**Required action**
Please give again, exactly and in full, each line from the one holding "green key: 5 -> 6" to the end of the listing.

**Material supplied**
--
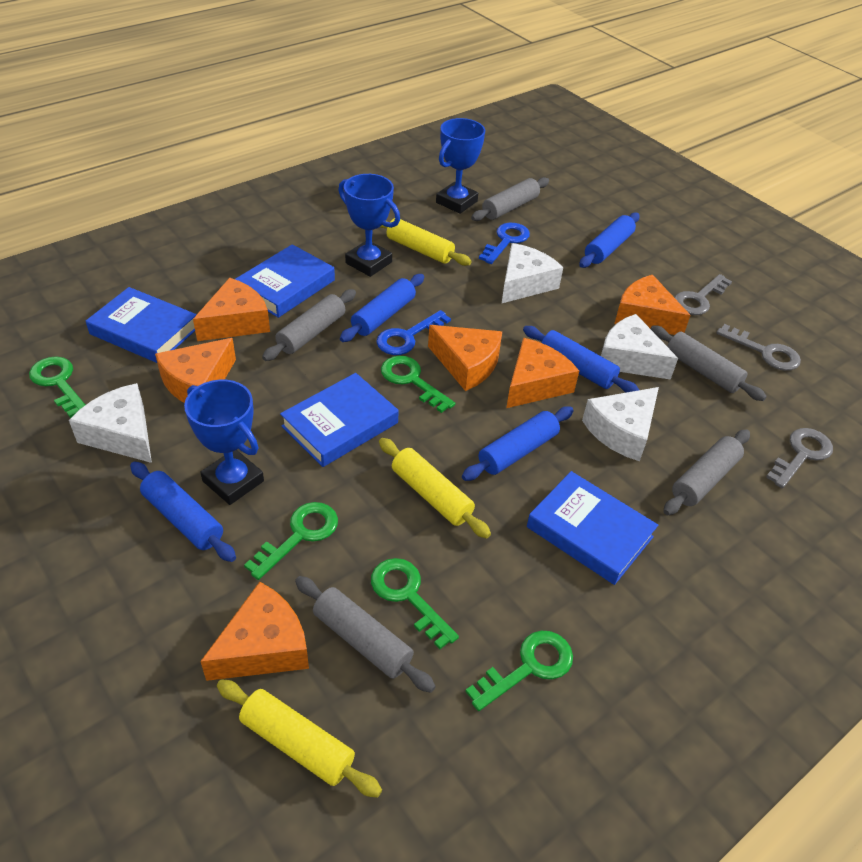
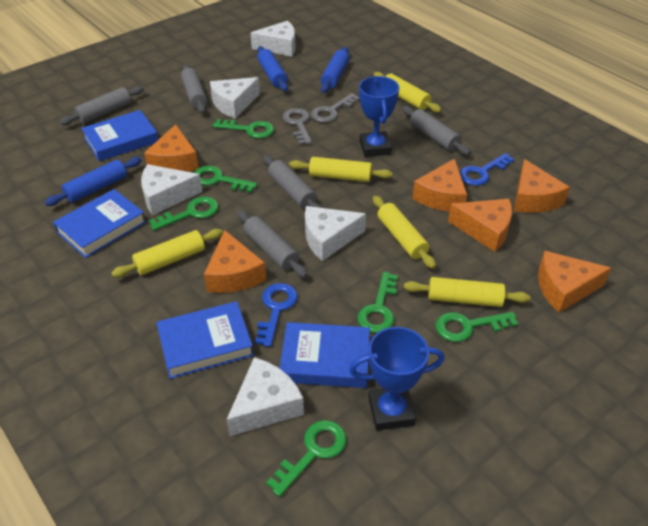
blue rolling pin: 5 -> 3
blue trophy: 3 -> 2
green key: 5 -> 6
grey key: 3 -> 2
white cheese: 4 -> 5
yellow rolling pin: 3 -> 5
--
**Result**
green key: 5 -> 6
grey key: 3 -> 2
white cheese: 4 -> 5
yellow rolling pin: 3 -> 5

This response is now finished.